| Work to be completed |
Give back every record that follows, exactly as written.

##### Data shown #####

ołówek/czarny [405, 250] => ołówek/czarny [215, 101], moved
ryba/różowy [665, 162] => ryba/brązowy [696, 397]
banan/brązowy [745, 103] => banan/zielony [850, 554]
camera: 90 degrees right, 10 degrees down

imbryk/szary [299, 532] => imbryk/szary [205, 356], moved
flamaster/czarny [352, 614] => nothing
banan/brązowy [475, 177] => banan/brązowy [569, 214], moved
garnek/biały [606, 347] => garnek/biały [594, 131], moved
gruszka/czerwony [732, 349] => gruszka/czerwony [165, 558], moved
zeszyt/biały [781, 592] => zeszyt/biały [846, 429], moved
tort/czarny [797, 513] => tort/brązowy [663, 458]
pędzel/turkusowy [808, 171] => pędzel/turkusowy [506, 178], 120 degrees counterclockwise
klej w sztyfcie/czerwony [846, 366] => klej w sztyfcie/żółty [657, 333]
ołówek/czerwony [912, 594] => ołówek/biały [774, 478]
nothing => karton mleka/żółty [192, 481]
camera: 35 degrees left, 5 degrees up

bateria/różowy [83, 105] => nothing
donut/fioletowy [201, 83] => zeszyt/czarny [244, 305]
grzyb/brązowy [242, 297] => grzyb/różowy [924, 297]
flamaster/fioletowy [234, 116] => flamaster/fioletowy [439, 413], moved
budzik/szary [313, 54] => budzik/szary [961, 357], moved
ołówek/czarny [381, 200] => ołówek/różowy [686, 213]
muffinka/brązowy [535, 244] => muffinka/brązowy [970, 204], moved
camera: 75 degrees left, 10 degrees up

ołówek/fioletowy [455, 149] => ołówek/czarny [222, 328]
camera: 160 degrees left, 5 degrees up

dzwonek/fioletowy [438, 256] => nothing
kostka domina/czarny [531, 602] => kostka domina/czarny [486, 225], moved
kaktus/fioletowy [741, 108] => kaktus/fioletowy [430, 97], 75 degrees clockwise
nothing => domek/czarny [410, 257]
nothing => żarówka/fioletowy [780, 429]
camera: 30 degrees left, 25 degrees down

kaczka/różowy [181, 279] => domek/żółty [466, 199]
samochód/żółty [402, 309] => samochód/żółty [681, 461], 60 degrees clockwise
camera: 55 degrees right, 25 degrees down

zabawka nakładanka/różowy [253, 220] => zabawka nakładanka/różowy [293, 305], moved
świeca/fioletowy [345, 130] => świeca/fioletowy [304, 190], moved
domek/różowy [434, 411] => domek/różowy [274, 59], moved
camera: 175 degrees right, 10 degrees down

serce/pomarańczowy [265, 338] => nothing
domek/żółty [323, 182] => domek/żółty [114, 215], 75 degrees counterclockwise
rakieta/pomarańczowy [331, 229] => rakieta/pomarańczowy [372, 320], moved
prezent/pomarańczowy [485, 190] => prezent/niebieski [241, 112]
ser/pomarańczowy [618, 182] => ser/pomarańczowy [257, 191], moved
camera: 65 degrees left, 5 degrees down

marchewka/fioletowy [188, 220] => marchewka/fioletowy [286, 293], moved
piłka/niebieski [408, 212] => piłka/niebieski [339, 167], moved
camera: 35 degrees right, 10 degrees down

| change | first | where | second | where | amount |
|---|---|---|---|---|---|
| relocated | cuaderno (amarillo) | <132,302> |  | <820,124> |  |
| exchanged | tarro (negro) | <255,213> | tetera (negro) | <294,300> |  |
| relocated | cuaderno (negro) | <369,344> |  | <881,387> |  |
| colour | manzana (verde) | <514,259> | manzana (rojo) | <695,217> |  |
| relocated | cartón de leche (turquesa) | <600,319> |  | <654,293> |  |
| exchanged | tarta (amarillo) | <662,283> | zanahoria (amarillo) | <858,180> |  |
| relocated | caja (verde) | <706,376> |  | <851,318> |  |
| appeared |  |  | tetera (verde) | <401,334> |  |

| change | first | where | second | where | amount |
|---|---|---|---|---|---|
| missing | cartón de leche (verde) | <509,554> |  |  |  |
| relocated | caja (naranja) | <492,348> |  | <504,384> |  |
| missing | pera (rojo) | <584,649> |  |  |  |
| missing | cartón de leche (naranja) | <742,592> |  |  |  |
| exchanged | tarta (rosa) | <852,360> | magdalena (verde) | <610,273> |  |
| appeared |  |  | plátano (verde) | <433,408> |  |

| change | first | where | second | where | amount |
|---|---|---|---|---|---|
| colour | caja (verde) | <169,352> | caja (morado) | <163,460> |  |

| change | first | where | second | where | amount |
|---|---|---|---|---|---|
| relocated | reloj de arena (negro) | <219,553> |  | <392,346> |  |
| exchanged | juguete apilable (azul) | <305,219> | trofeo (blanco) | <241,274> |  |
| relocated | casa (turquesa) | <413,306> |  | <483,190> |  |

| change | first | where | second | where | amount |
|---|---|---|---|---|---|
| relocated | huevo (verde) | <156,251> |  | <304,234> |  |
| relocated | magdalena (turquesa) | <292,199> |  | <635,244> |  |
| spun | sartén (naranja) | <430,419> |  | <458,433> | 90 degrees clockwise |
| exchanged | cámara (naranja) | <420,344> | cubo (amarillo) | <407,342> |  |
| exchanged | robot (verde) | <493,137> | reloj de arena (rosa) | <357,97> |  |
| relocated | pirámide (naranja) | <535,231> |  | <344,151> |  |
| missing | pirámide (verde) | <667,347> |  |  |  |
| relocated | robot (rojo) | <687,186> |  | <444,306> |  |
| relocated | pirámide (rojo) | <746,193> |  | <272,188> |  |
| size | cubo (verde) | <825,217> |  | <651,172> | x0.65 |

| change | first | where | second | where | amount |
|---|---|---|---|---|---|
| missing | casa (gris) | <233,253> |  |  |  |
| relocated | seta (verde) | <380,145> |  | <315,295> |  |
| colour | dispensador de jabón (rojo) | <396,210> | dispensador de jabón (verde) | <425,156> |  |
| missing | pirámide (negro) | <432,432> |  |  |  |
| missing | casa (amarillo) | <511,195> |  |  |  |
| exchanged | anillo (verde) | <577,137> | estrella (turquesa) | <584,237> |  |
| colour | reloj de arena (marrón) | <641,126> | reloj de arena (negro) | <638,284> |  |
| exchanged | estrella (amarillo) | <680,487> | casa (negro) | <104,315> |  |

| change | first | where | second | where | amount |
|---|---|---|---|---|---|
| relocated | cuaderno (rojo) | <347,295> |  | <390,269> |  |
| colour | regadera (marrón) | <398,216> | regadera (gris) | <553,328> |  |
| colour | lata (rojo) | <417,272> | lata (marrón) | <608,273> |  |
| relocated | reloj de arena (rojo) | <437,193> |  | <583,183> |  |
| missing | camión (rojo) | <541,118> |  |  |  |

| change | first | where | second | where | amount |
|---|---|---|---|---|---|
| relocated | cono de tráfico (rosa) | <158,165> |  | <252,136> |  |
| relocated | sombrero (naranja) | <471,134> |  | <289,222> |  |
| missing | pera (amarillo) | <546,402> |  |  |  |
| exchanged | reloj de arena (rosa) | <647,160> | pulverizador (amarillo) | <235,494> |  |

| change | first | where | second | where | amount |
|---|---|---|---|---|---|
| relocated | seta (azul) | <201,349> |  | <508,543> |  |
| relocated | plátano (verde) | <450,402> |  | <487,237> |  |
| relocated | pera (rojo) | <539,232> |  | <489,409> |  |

#####

| Exercise response |
ołówek/czarny [405, 250] => ołówek/czarny [215, 101], moved
ryba/różowy [665, 162] => ryba/brązowy [696, 397]
banan/brązowy [745, 103] => banan/zielony [850, 554]
camera: 90 degrees right, 10 degrees down

imbryk/szary [299, 532] => imbryk/szary [205, 356], moved
flamaster/czarny [352, 614] => nothing
banan/brązowy [475, 177] => banan/brązowy [569, 214], moved
garnek/biały [606, 347] => garnek/biały [594, 131], moved
gruszka/czerwony [732, 349] => gruszka/czerwony [165, 558], moved
zeszyt/biały [781, 592] => zeszyt/biały [846, 429], moved
tort/czarny [797, 513] => tort/brązowy [663, 458]
pędzel/turkusowy [808, 171] => pędzel/turkusowy [506, 178], 120 degrees counterclockwise
klej w sztyfcie/czerwony [846, 366] => klej w sztyfcie/żółty [657, 333]
ołówek/czerwony [912, 594] => ołówek/biały [774, 478]
nothing => karton mleka/żółty [192, 481]
camera: 35 degrees left, 5 degrees up

bateria/różowy [83, 105] => nothing
donut/fioletowy [201, 83] => zeszyt/czarny [244, 305]
grzyb/brązowy [242, 297] => grzyb/różowy [924, 297]
flamaster/fioletowy [234, 116] => flamaster/fioletowy [439, 413], moved
budzik/szary [313, 54] => budzik/szary [961, 357], moved
ołówek/czarny [381, 200] => ołówek/różowy [686, 213]
muffinka/brązowy [535, 244] => muffinka/brązowy [970, 204], moved
camera: 75 degrees left, 10 degrees up

ołówek/fioletowy [455, 149] => ołówek/czarny [222, 328]
camera: 160 degrees left, 5 degrees up

dzwonek/fioletowy [438, 256] => nothing
kostka domina/czarny [531, 602] => kostka domina/czarny [486, 225], moved
kaktus/fioletowy [741, 108] => kaktus/fioletowy [430, 97], 75 degrees clockwise
nothing => domek/czarny [410, 257]
nothing => żarówka/fioletowy [780, 429]
camera: 30 degrees left, 25 degrees down

kaczka/różowy [181, 279] => domek/żółty [466, 199]
samochód/żółty [402, 309] => samochód/żółty [681, 461], 60 degrees clockwise
camera: 55 degrees right, 25 degrees down

zabawka nakładanka/różowy [253, 220] => zabawka nakładanka/różowy [293, 305], moved
świeca/fioletowy [345, 130] => świeca/fioletowy [304, 190], moved
domek/różowy [434, 411] => domek/różowy [274, 59], moved
camera: 175 degrees right, 10 degrees down

serce/pomarańczowy [265, 338] => nothing
domek/żółty [323, 182] => domek/żółty [114, 215], 75 degrees counterclockwise
rakieta/pomarańczowy [331, 229] => rakieta/pomarańczowy [372, 320], moved
prezent/pomarańczowy [485, 190] => prezent/niebieski [241, 112]
ser/pomarańczowy [618, 182] => ser/pomarańczowy [257, 191], moved
camera: 65 degrees left, 5 degrees down

marchewka/fioletowy [188, 220] => marchewka/fioletowy [286, 293], moved
piłka/niebieski [408, 212] => piłka/niebieski [339, 167], moved
camera: 35 degrees right, 10 degrees down

| change | first | where | second | where | amount |
|---|---|---|---|---|---|
| relocated | cuaderno (amarillo) | <132,302> |  | <820,124> |  |
| exchanged | tarro (negro) | <255,213> | tetera (negro) | <294,300> |  |
| relocated | cuaderno (negro) | <369,344> |  | <881,387> |  |
| colour | manzana (verde) | <514,259> | manzana (rojo) | <695,217> |  |
| relocated | cartón de leche (turquesa) | <600,319> |  | <654,293> |  |
| exchanged | tarta (amarillo) | <662,283> | zanahoria (amarillo) | <858,180> |  |
| relocated | caja (verde) | <706,376> |  | <851,318> |  |
| appeared |  |  | tetera (verde) | <401,334> |  |

| change | first | where | second | where | amount |
|---|---|---|---|---|---|
| missing | cartón de leche (verde) | <509,554> |  |  |  |
| relocated | caja (naranja) | <492,348> |  | <504,384> |  |
| missing | pera (rojo) | <584,649> |  |  |  |
| missing | cartón de leche (naranja) | <742,592> |  |  |  |
| exchanged | tarta (rosa) | <852,360> | magdalena (verde) | <610,273> |  |
| appeared |  |  | plátano (verde) | <433,408> |  |

| change | first | where | second | where | amount |
|---|---|---|---|---|---|
| colour | caja (verde) | <169,352> | caja (morado) | <163,460> |  |

| change | first | where | second | where | amount |
|---|---|---|---|---|---|
| relocated | reloj de arena (negro) | <219,553> |  | <392,346> |  |
| exchanged | juguete apilable (azul) | <305,219> | trofeo (blanco) | <241,274> |  |
| relocated | casa (turquesa) | <413,306> |  | <483,190> |  |

| change | first | where | second | where | amount |
|---|---|---|---|---|---|
| relocated | huevo (verde) | <156,251> |  | <304,234> |  |
| relocated | magdalena (turquesa) | <292,199> |  | <635,244> |  |
| spun | sartén (naranja) | <430,419> |  | <458,433> | 90 degrees clockwise |
| exchanged | cámara (naranja) | <420,344> | cubo (amarillo) | <407,342> |  |
| exchanged | robot (verde) | <493,137> | reloj de arena (rosa) | <357,97> |  |
| relocated | pirámide (naranja) | <535,231> |  | <344,151> |  |
| missing | pirámide (verde) | <667,347> |  |  |  |
| relocated | robot (rojo) | <687,186> |  | <444,306> |  |
| relocated | pirámide (rojo) | <746,193> |  | <272,188> |  |
| size | cubo (verde) | <825,217> |  | <651,172> | x0.65 |

| change | first | where | second | where | amount |
|---|---|---|---|---|---|
| missing | casa (gris) | <233,253> |  |  |  |
| relocated | seta (verde) | <380,145> |  | <315,295> |  |
| colour | dispensador de jabón (rojo) | <396,210> | dispensador de jabón (verde) | <425,156> |  |
| missing | pirámide (negro) | <432,432> |  |  |  |
| missing | casa (amarillo) | <511,195> |  |  |  |
| exchanged | anillo (verde) | <577,137> | estrella (turquesa) | <584,237> |  |
| colour | reloj de arena (marrón) | <641,126> | reloj de arena (negro) | <638,284> |  |
| exchanged | estrella (amarillo) | <680,487> | casa (negro) | <104,315> |  |

| change | first | where | second | where | amount |
|---|---|---|---|---|---|
| relocated | cuaderno (rojo) | <347,295> |  | <390,269> |  |
| colour | regadera (marrón) | <398,216> | regadera (gris) | <553,328> |  |
| colour | lata (rojo) | <417,272> | lata (marrón) | <608,273> |  |
| relocated | reloj de arena (rojo) | <437,193> |  | <583,183> |  |
| missing | camión (rojo) | <541,118> |  |  |  |

| change | first | where | second | where | amount |
|---|---|---|---|---|---|
| relocated | cono de tráfico (rosa) | <158,165> |  | <252,136> |  |
| relocated | sombrero (naranja) | <471,134> |  | <289,222> |  |
| missing | pera (amarillo) | <546,402> |  |  |  |
| exchanged | reloj de arena (rosa) | <647,160> | pulverizador (amarillo) | <235,494> |  |

| change | first | where | second | where | amount |
|---|---|---|---|---|---|
| relocated | seta (azul) | <201,349> |  | <508,543> |  |
| relocated | plátano (verde) | <450,402> |  | <487,237> |  |
| relocated | pera (rojo) | <539,232> |  | <489,409> |  |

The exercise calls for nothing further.